> _Activity_: Would you transcribe the records below exactly, omitting every picture?

(Data entries)
+ + + +
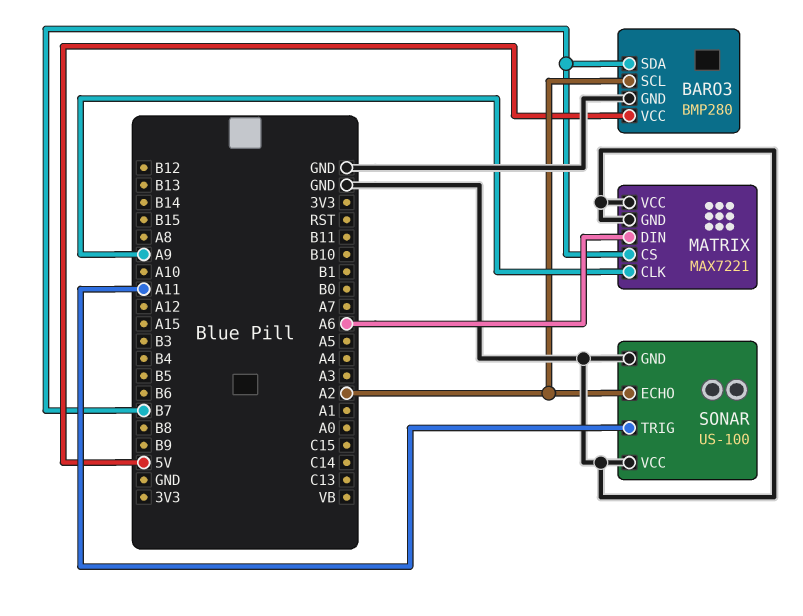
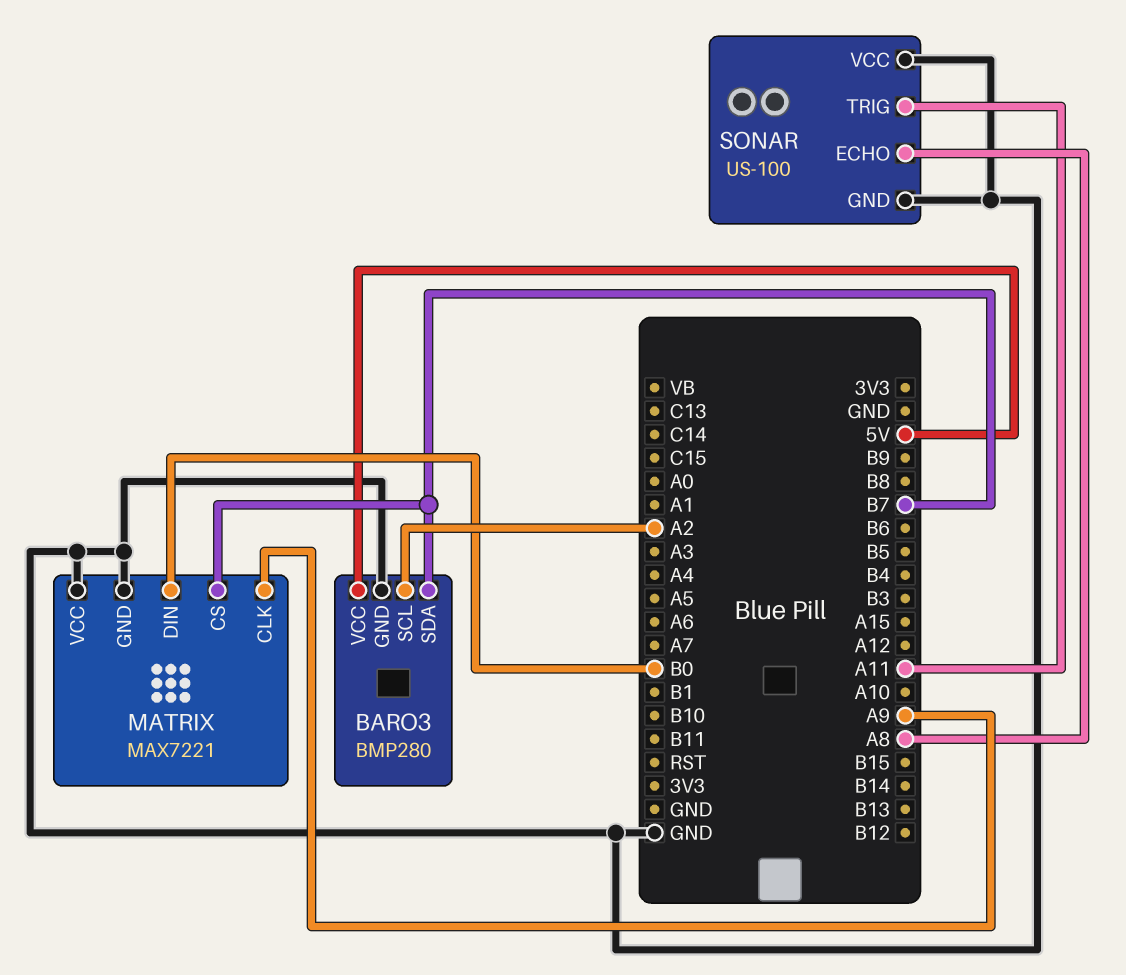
MATRIX pin DIN: A6 -> B0
SONAR pin ECHO: A2 -> A8

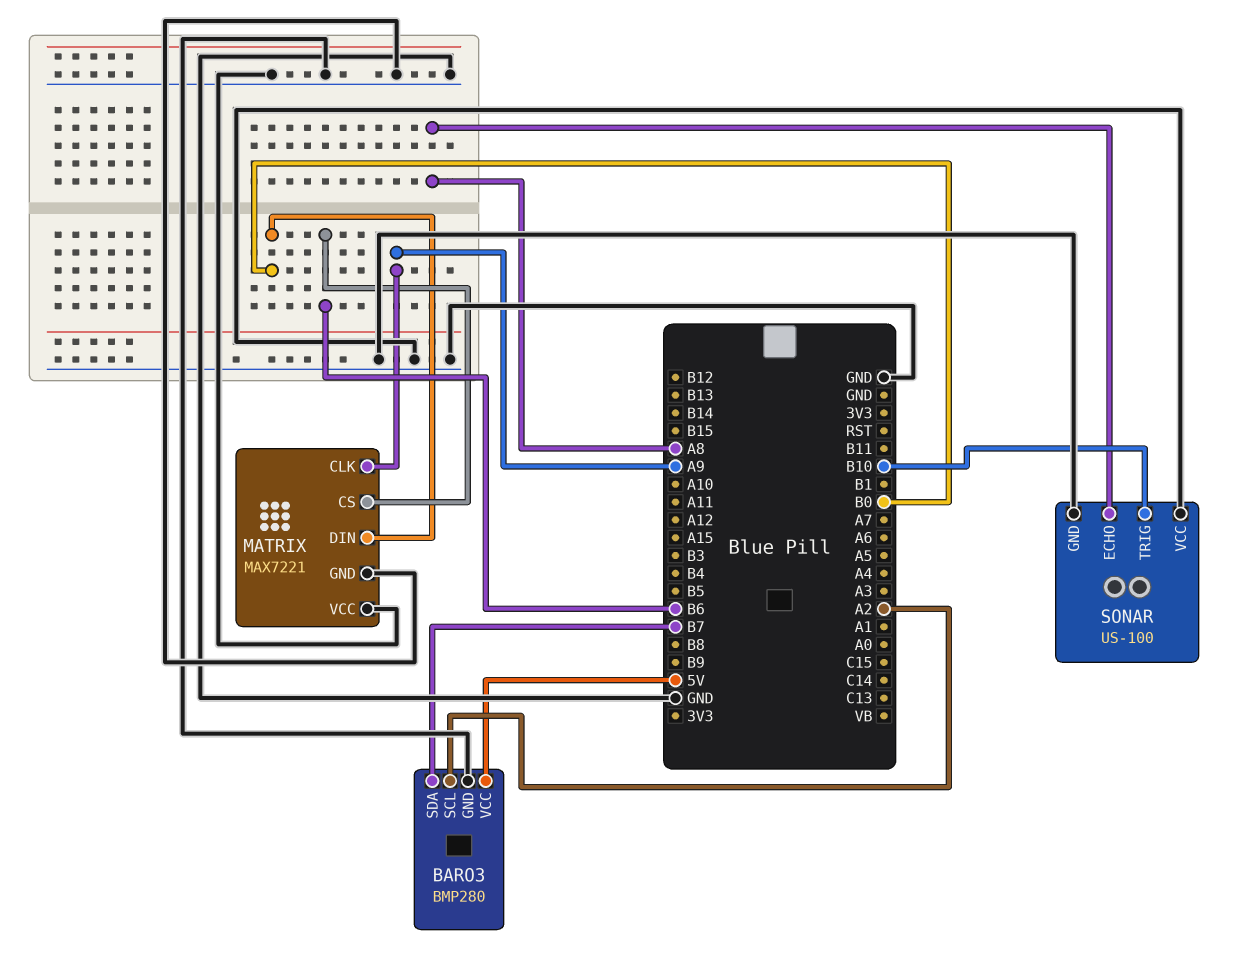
MATRIX pin CS: B7 -> B6
SONAR pin TRIG: A11 -> B10

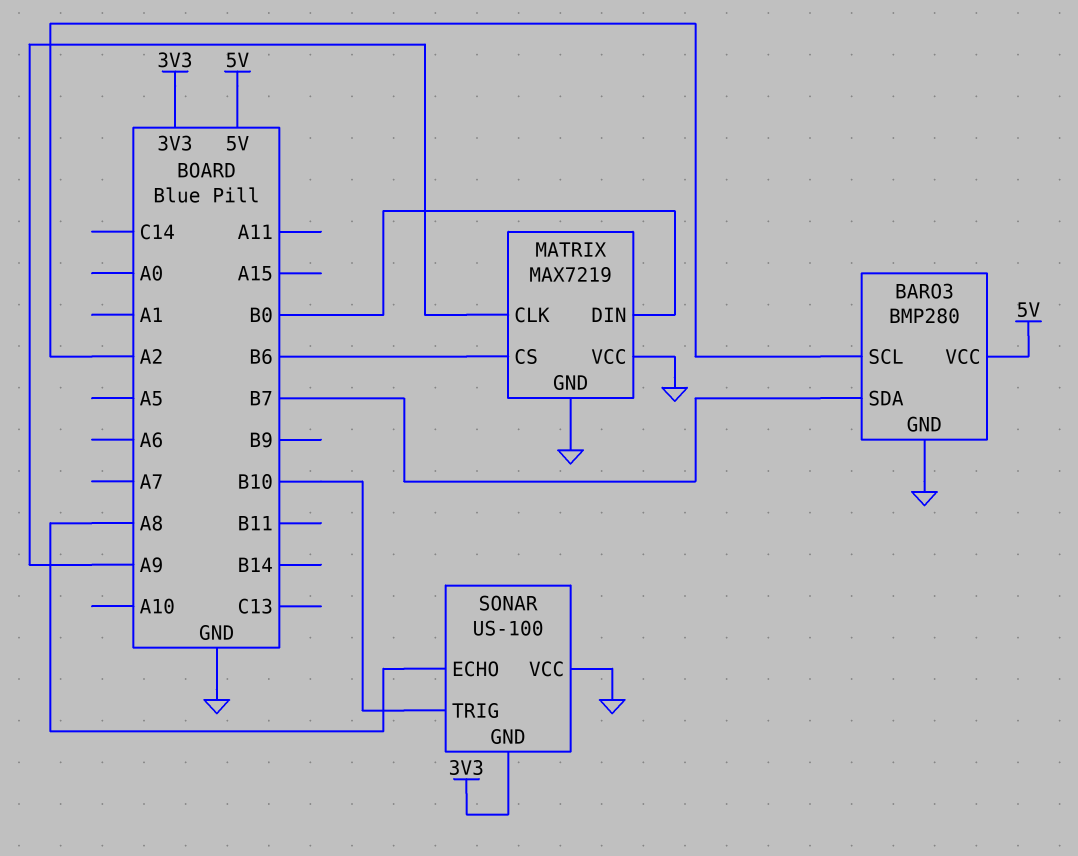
MATRIX: MAX7221 -> MAX7219
SONAR pin GND: GND -> 3V3

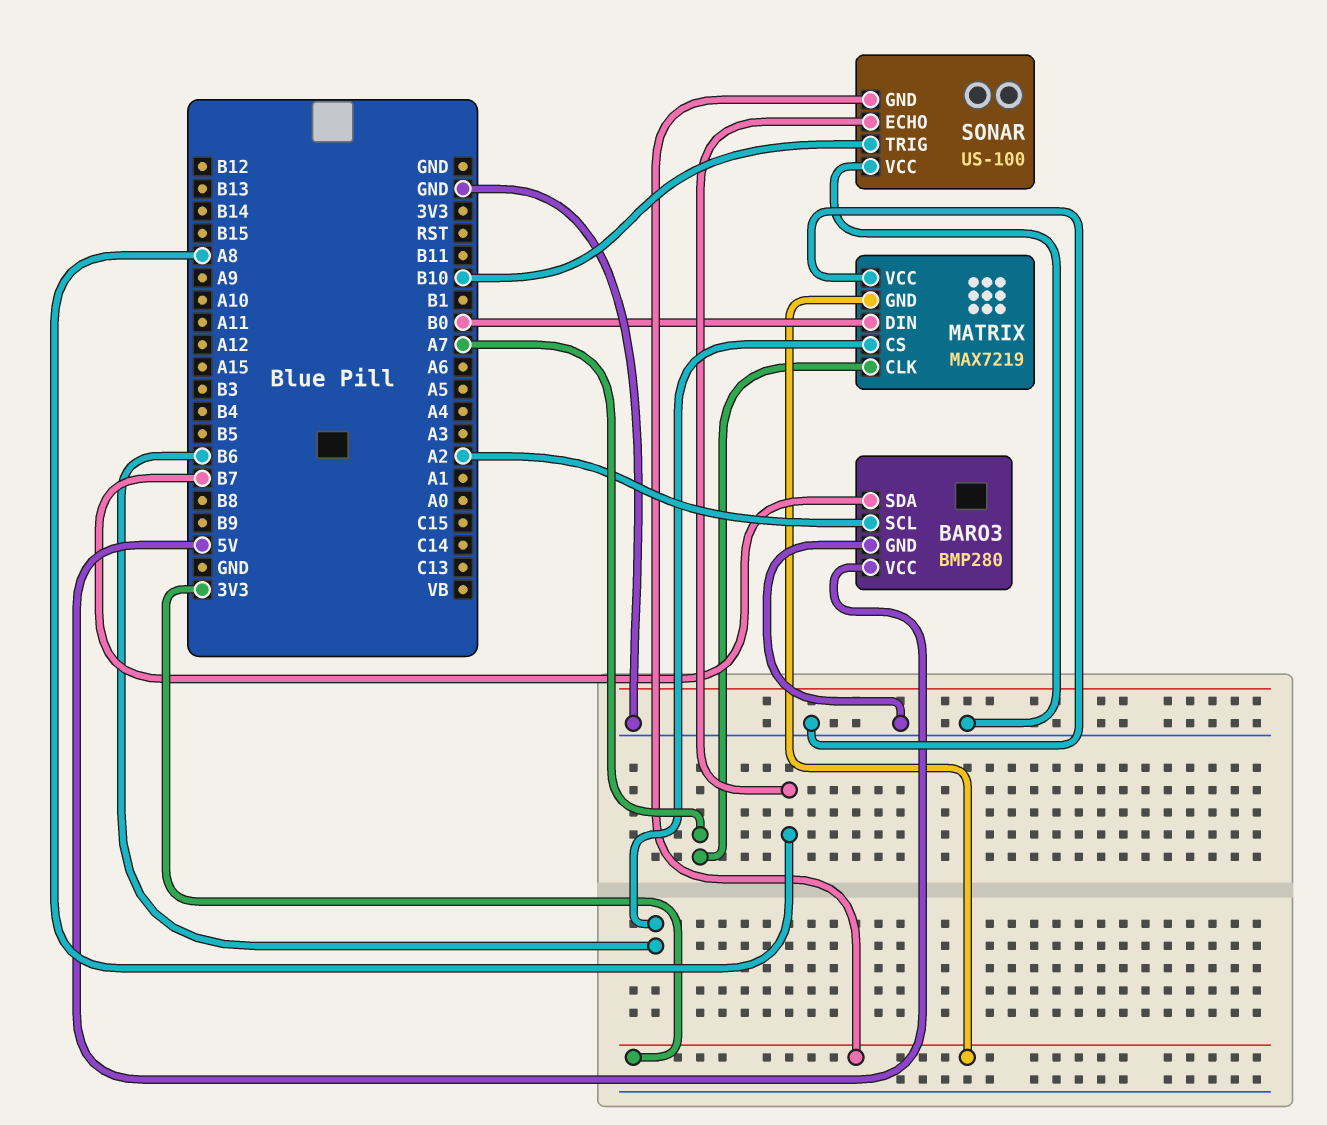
MATRIX pin CLK: A9 -> A7
MATRIX pin GND: GND -> 3V3

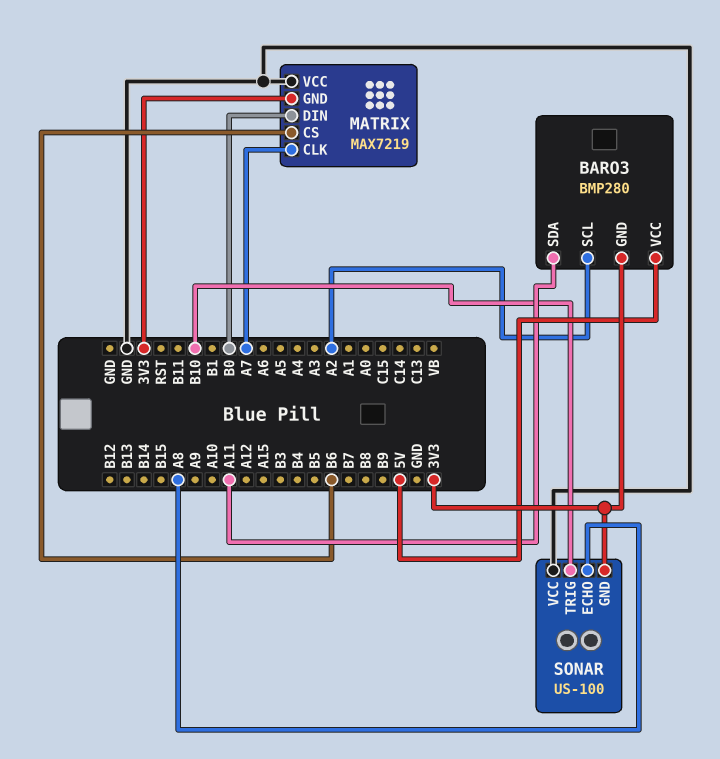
BARO3 pin GND: GND -> 3V3
BARO3 pin SDA: B7 -> A11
+ + + +
> _Your solution_:
MATRIX pin DIN: A6 -> B0
SONAR pin ECHO: A2 -> A8

MATRIX pin CS: B7 -> B6
SONAR pin TRIG: A11 -> B10

MATRIX: MAX7221 -> MAX7219
SONAR pin GND: GND -> 3V3

MATRIX pin CLK: A9 -> A7
MATRIX pin GND: GND -> 3V3

BARO3 pin GND: GND -> 3V3
BARO3 pin SDA: B7 -> A11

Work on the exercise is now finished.